___ Source data ___

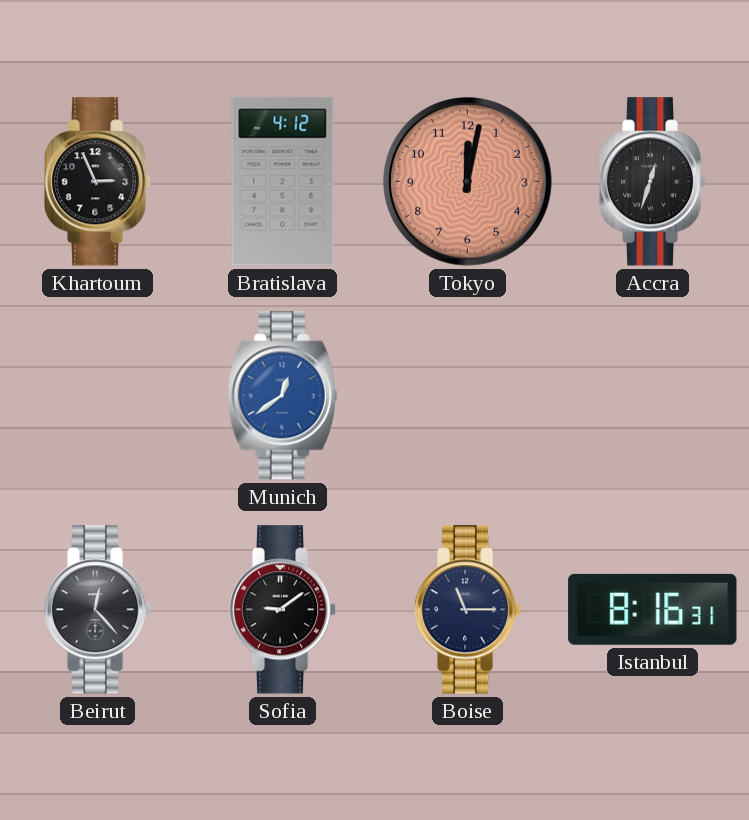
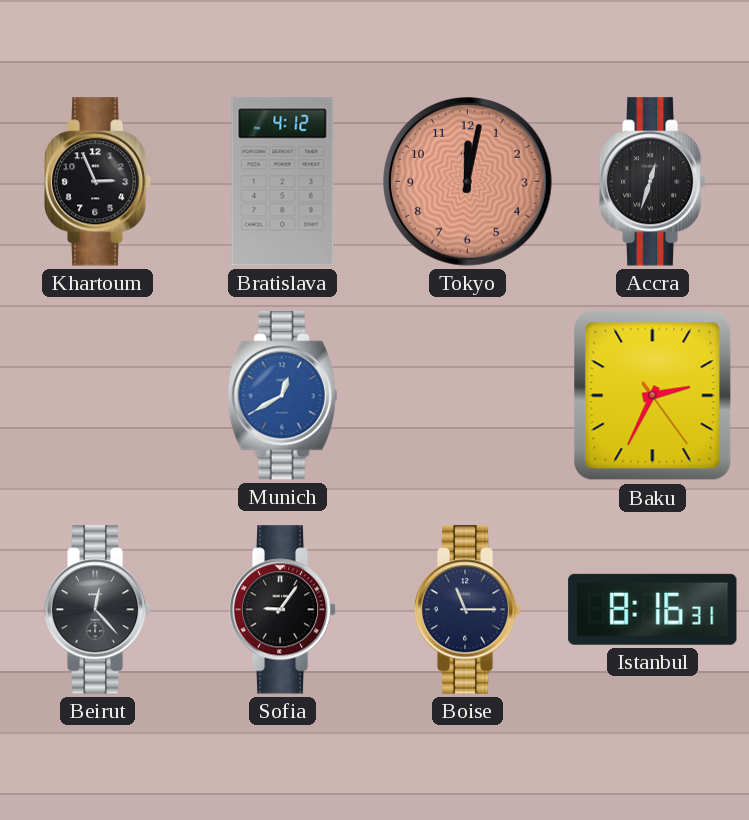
Munich: 12:39 -> 12:40
Baku: none -> 2:34
Sofia: 9:09 -> 9:06
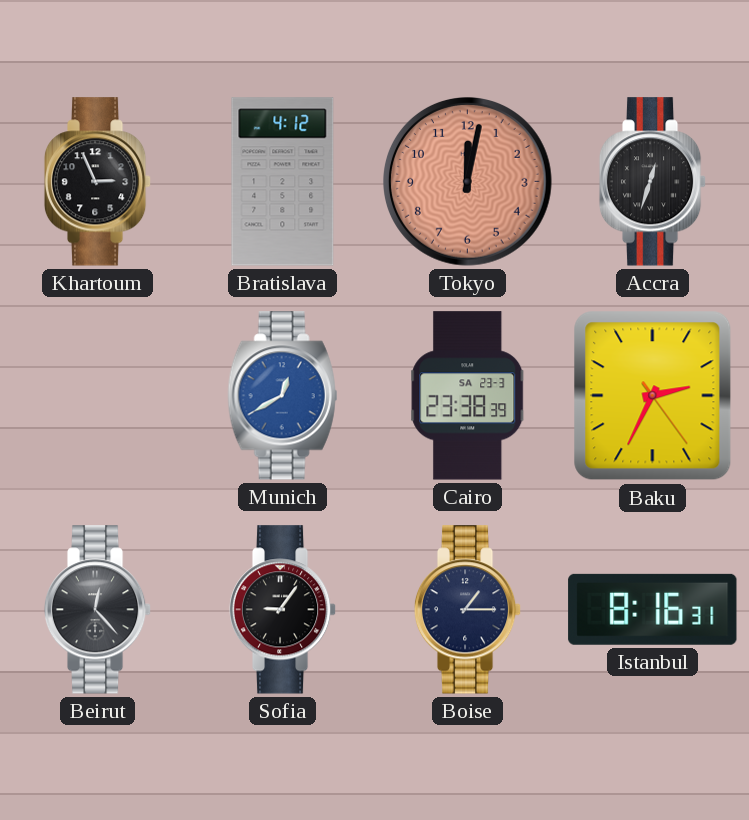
Cairo: none -> 23:38
Boise: 11:15 -> 1:15
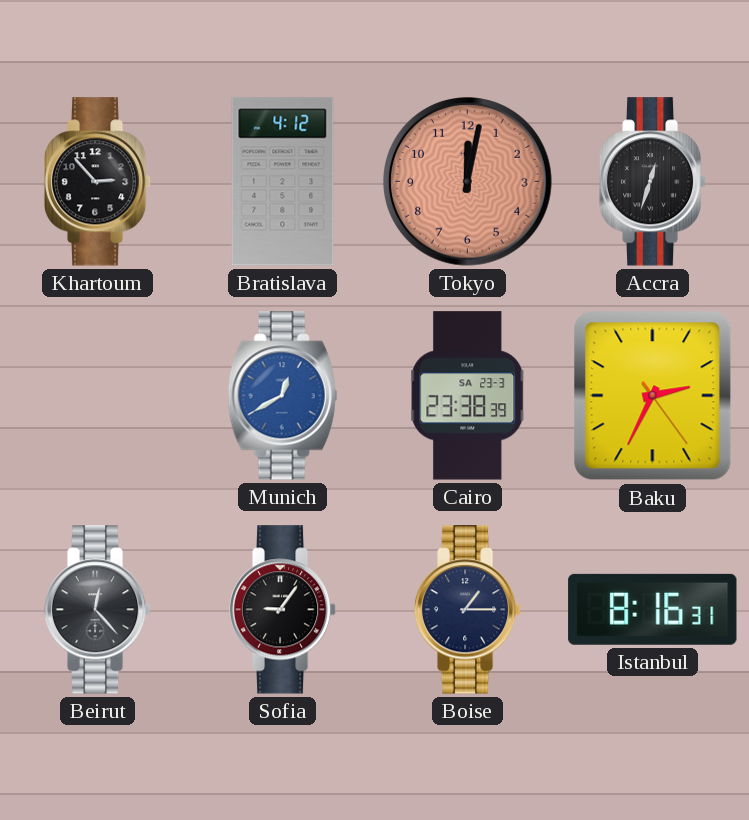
Khartoum: 2:56 -> 2:53
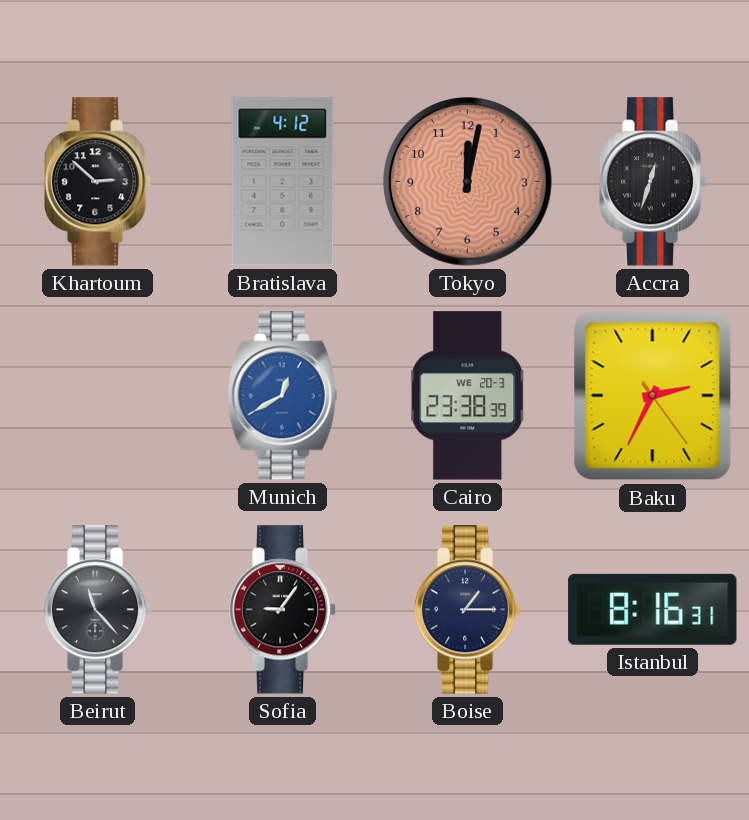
Khartoum: 2:53 -> 2:52
Cairo date: SA 23-3 -> WE 20-3
Beirut: 12:23 -> 11:23
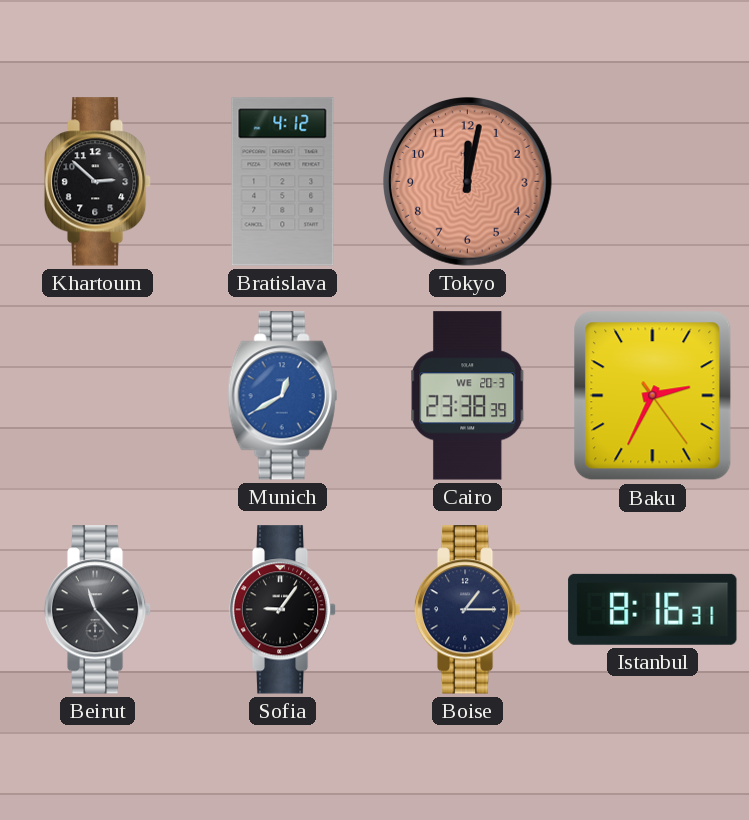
Accra: 12:33 -> none
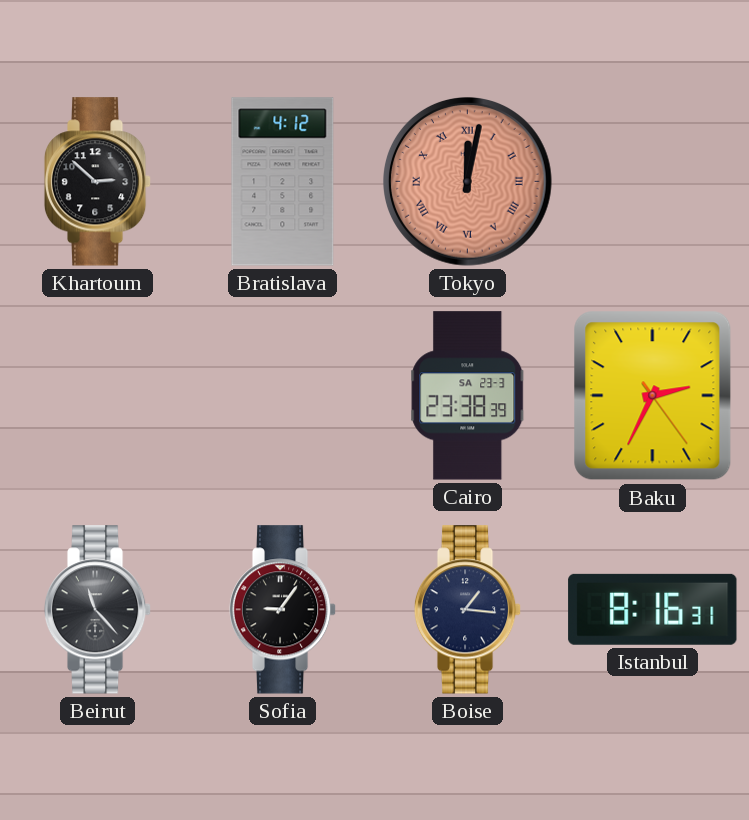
Tokyo numerals: Arabic -> Roman
Munich: 12:40 -> none
Cairo date: WE 20-3 -> SA 23-3
Boise: 1:15 -> 1:16
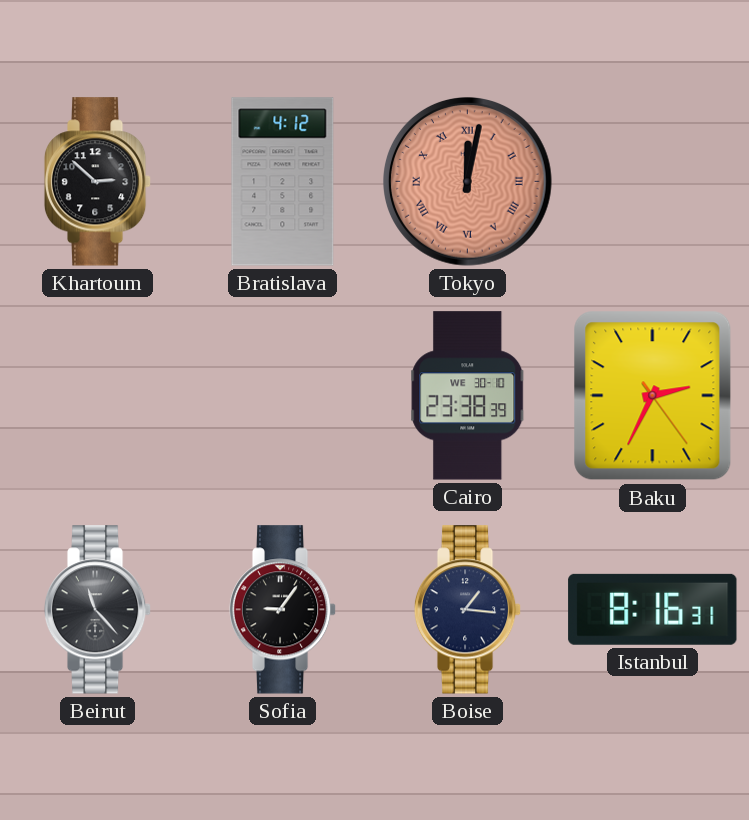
Cairo date: SA 23-3 -> WE 30-10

___

**Problem statement**:
Reproduce all the lines above word for word, leaving out the picture markers.

**Problem solution**:
Munich: 12:39 -> 12:40
Baku: none -> 2:34
Sofia: 9:09 -> 9:06
Cairo: none -> 23:38
Boise: 11:15 -> 1:15
Khartoum: 2:56 -> 2:53
Khartoum: 2:53 -> 2:52
Cairo date: SA 23-3 -> WE 20-3
Beirut: 12:23 -> 11:23
Accra: 12:33 -> none
Tokyo numerals: Arabic -> Roman
Munich: 12:40 -> none
Cairo date: WE 20-3 -> SA 23-3
Boise: 1:15 -> 1:16
Cairo date: SA 23-3 -> WE 30-10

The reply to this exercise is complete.